(Before and after images)

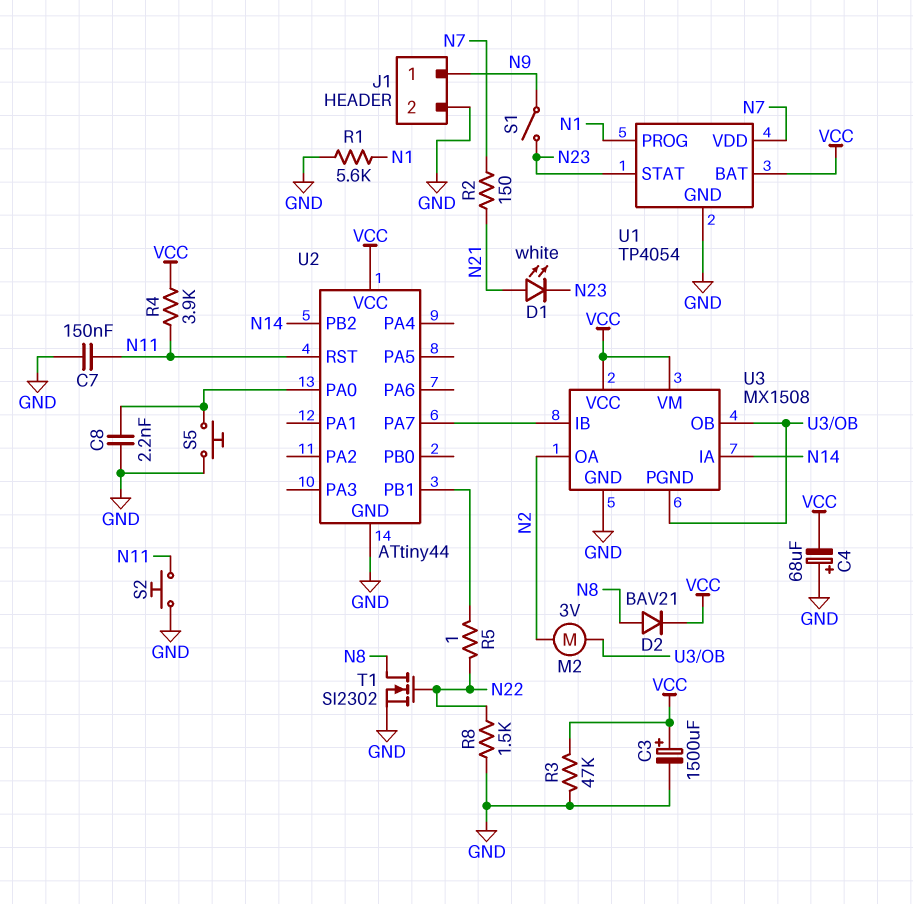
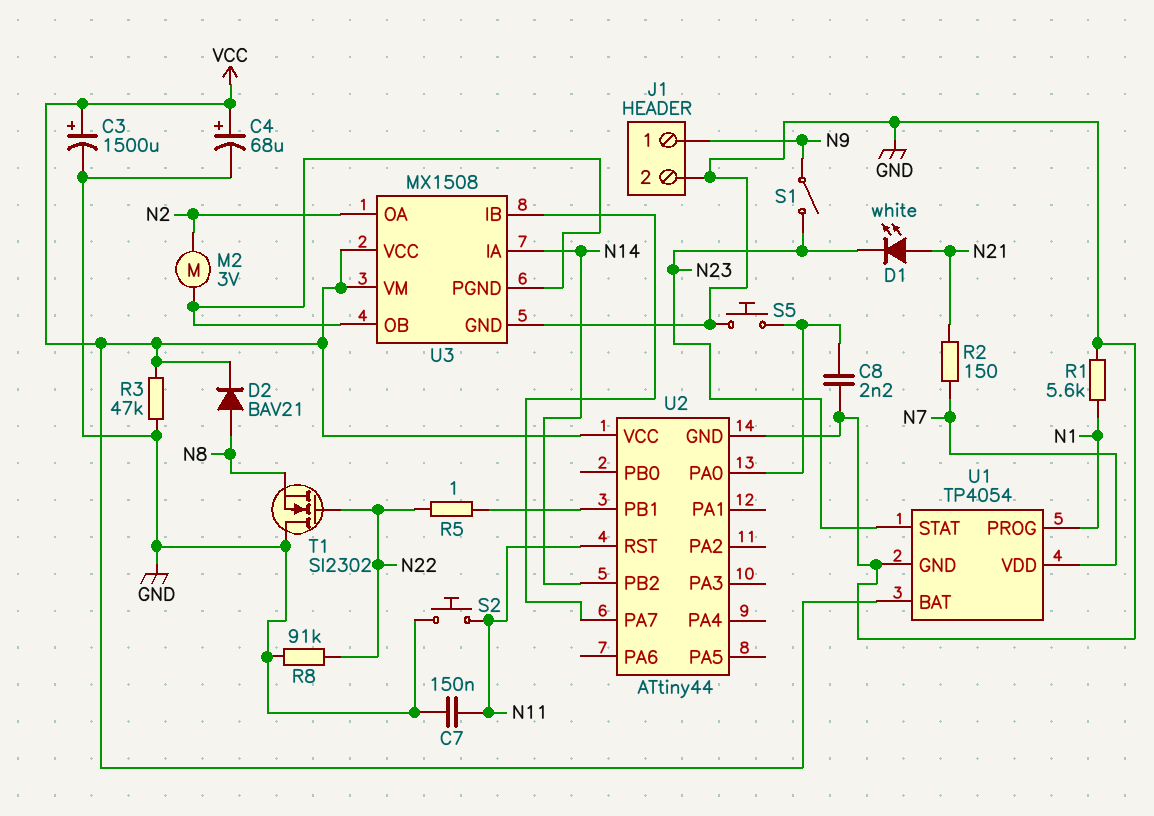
C4: 68uF (plus GND, minus VCC) -> 68uF (plus VCC, minus GND)
R4: 3.9k (N11, VCC) -> none
R8: 1.5k (GND, N22) -> 91k (GND, N22)
T1: NMOS SI2302 (G N22, D N8, S GND) -> NMOS SI2302 (G N22, D GND, S N8)

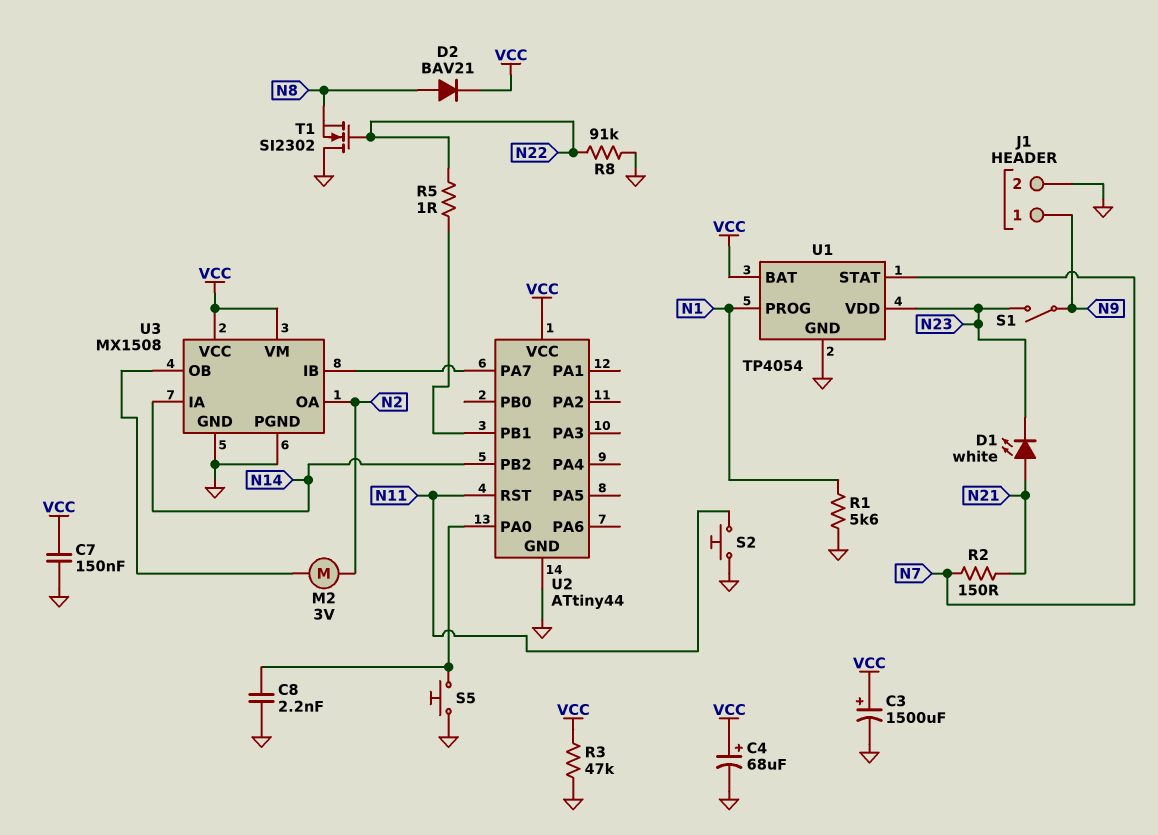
C7: 150nF (GND, N11) -> 150nF (GND, VCC)
U1 pin STAT: N23 -> N7
U1 pin VDD: N7 -> N23
U3 pin PGND: U3/OB -> GND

Instructions for the task
Copy the records shown above in their entirety and exactly; images are to be left out.

Answer box
C4: 68uF (plus GND, minus VCC) -> 68uF (plus VCC, minus GND)
R4: 3.9k (N11, VCC) -> none
R8: 1.5k (GND, N22) -> 91k (GND, N22)
T1: NMOS SI2302 (G N22, D N8, S GND) -> NMOS SI2302 (G N22, D GND, S N8)

C7: 150nF (GND, N11) -> 150nF (GND, VCC)
U1 pin STAT: N23 -> N7
U1 pin VDD: N7 -> N23
U3 pin PGND: U3/OB -> GND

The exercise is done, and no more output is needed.